Pictures stay out of the copy. Retype exactly the lines below from the one with "PIR pin OUT: A1 -> 10" through the one with "MATRIX1 pin CS: RX -> TX".
[[ RECORD SET, beginning ]]
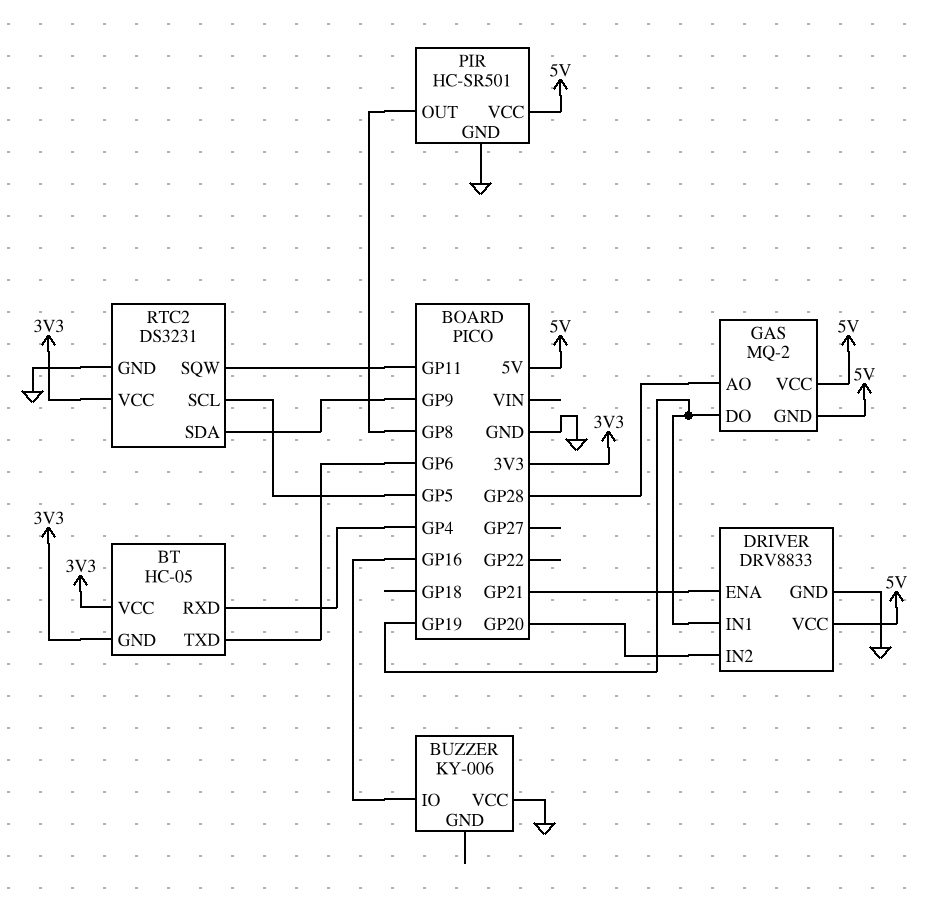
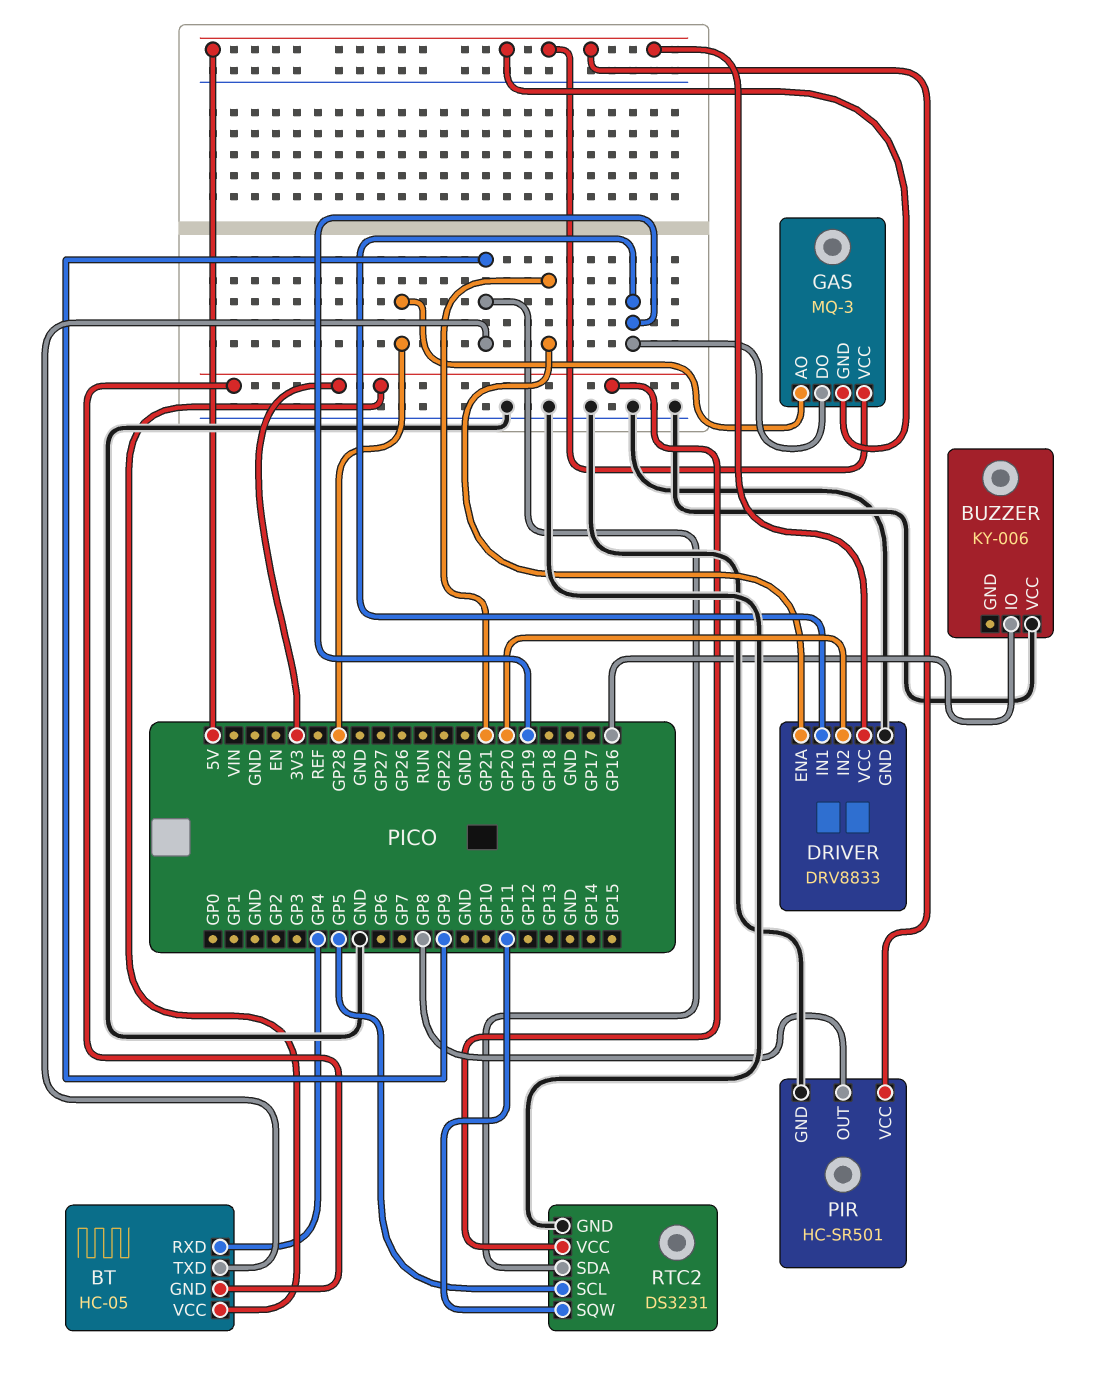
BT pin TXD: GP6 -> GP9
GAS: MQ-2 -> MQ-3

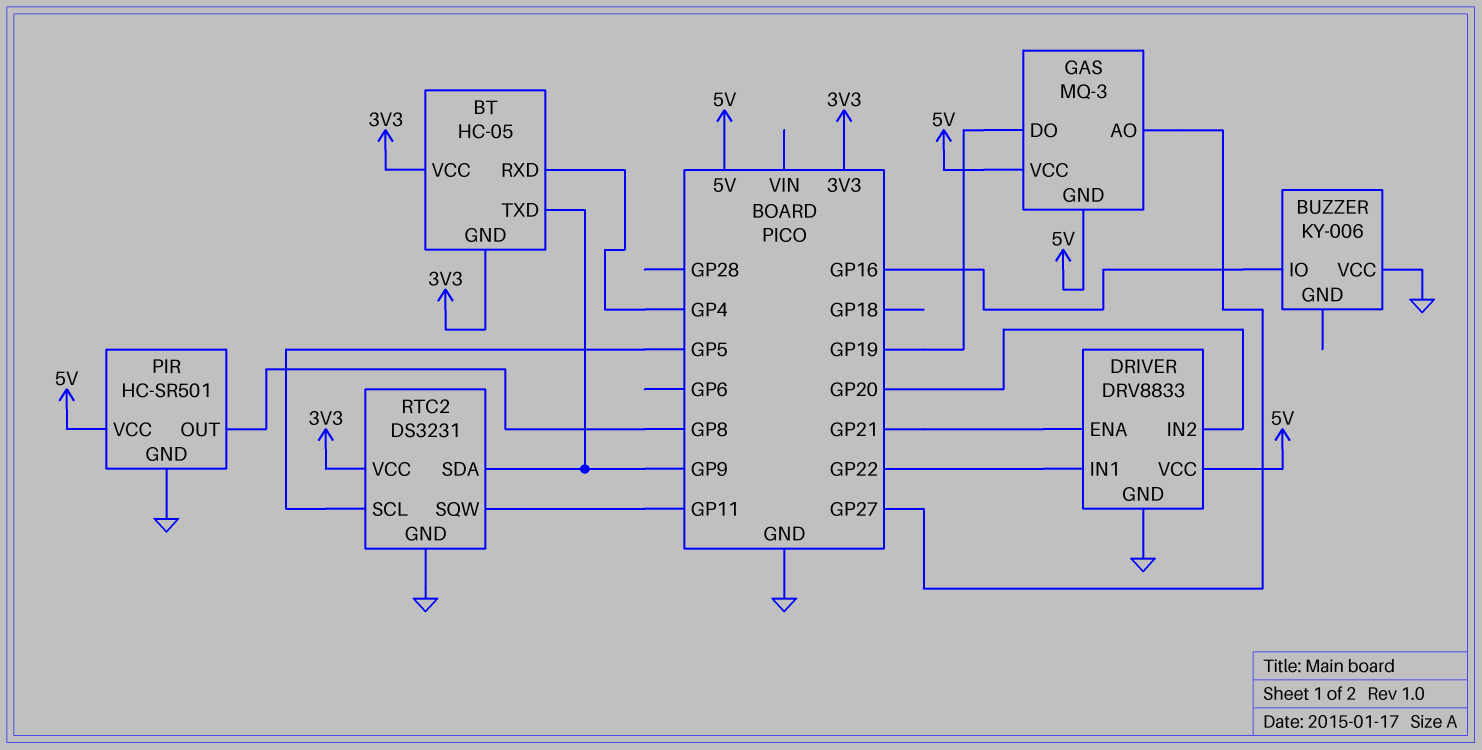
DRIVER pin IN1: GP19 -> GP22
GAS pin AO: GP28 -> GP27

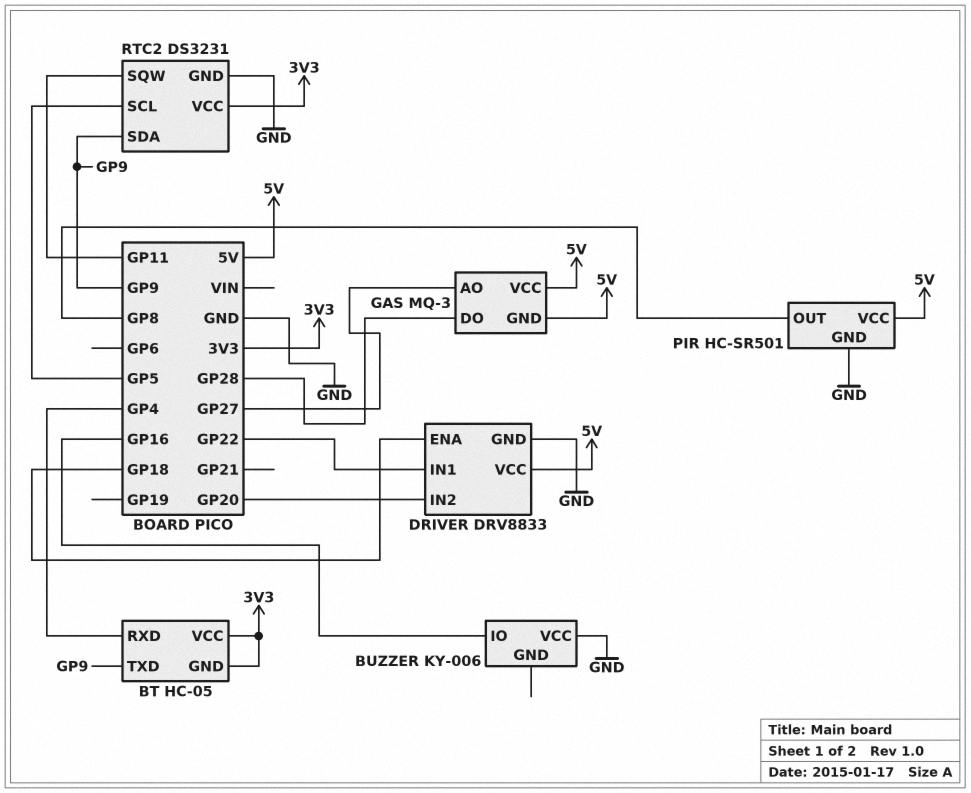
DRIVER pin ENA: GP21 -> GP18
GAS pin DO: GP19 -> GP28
[[ RECORD SET, end ]]
[[ RECORD SET, beginning ]]
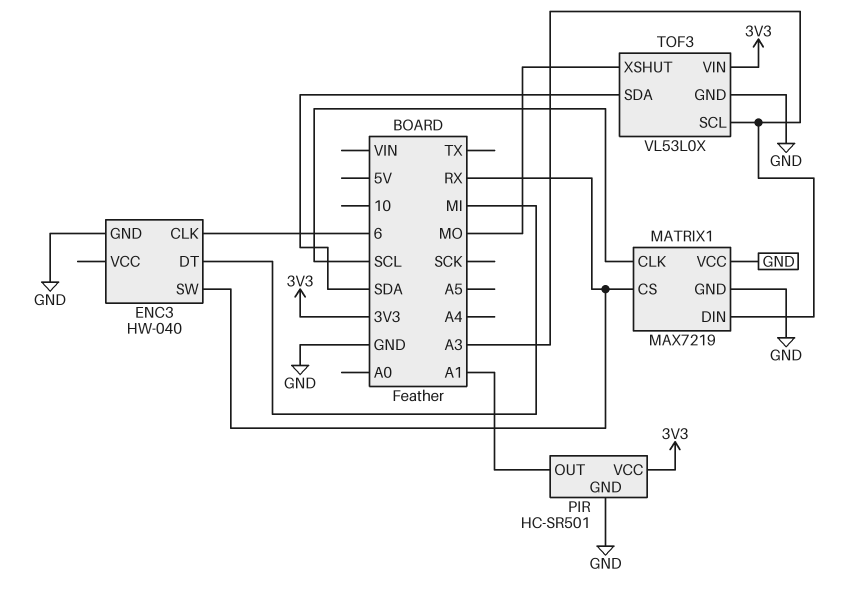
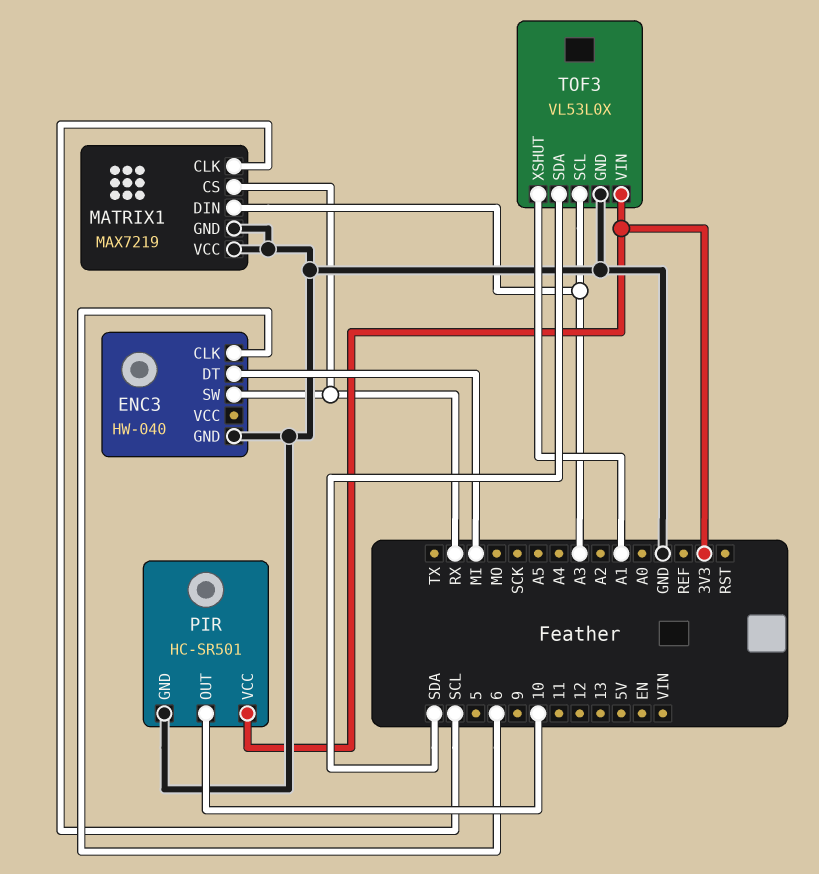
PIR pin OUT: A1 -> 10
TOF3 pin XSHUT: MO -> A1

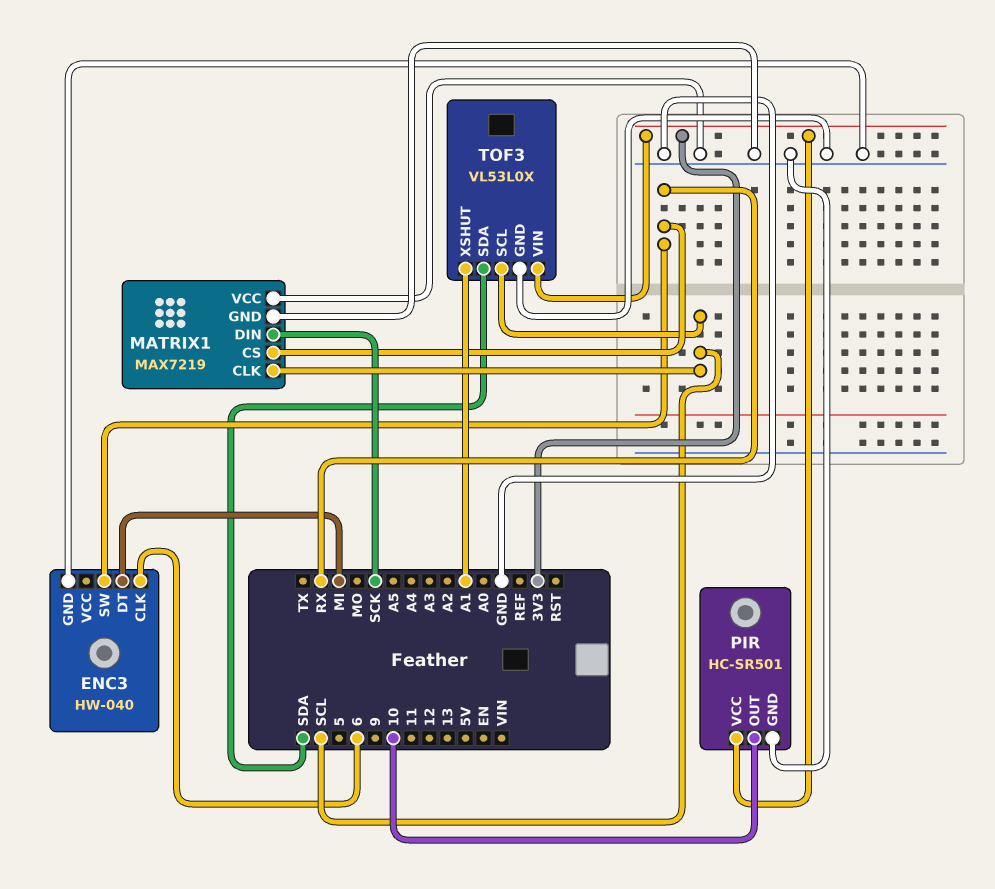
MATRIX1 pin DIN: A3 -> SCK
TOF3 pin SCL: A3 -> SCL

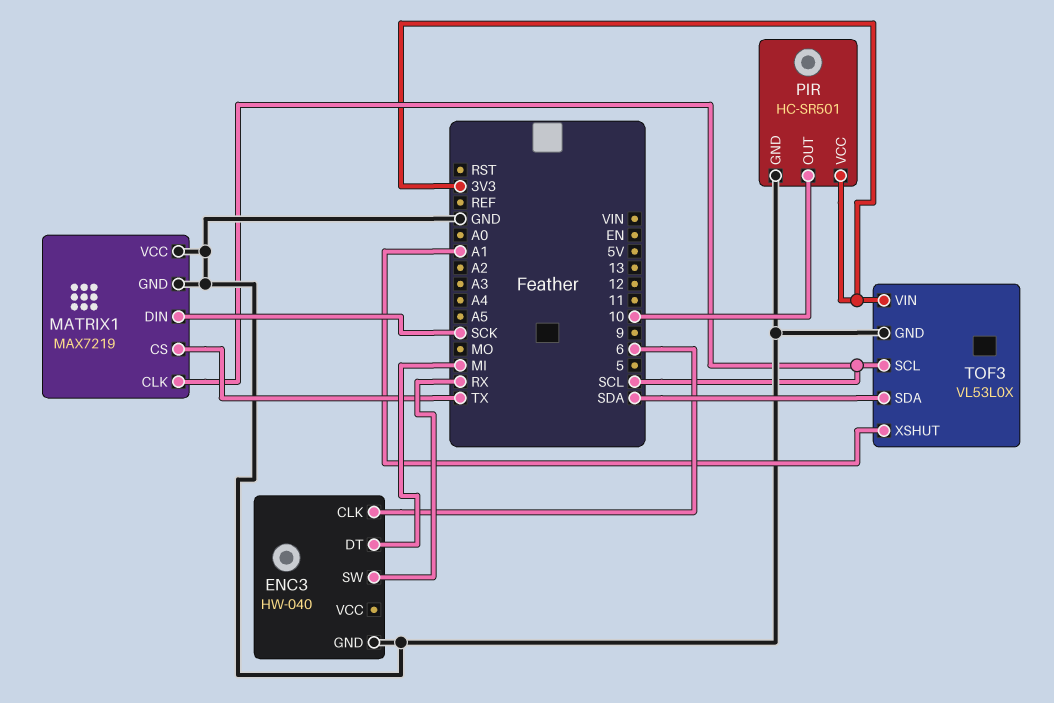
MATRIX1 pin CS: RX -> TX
[[ RECORD SET, end ]]
■ EXERCISE ANSWER:
PIR pin OUT: A1 -> 10
TOF3 pin XSHUT: MO -> A1

MATRIX1 pin DIN: A3 -> SCK
TOF3 pin SCL: A3 -> SCL

MATRIX1 pin CS: RX -> TX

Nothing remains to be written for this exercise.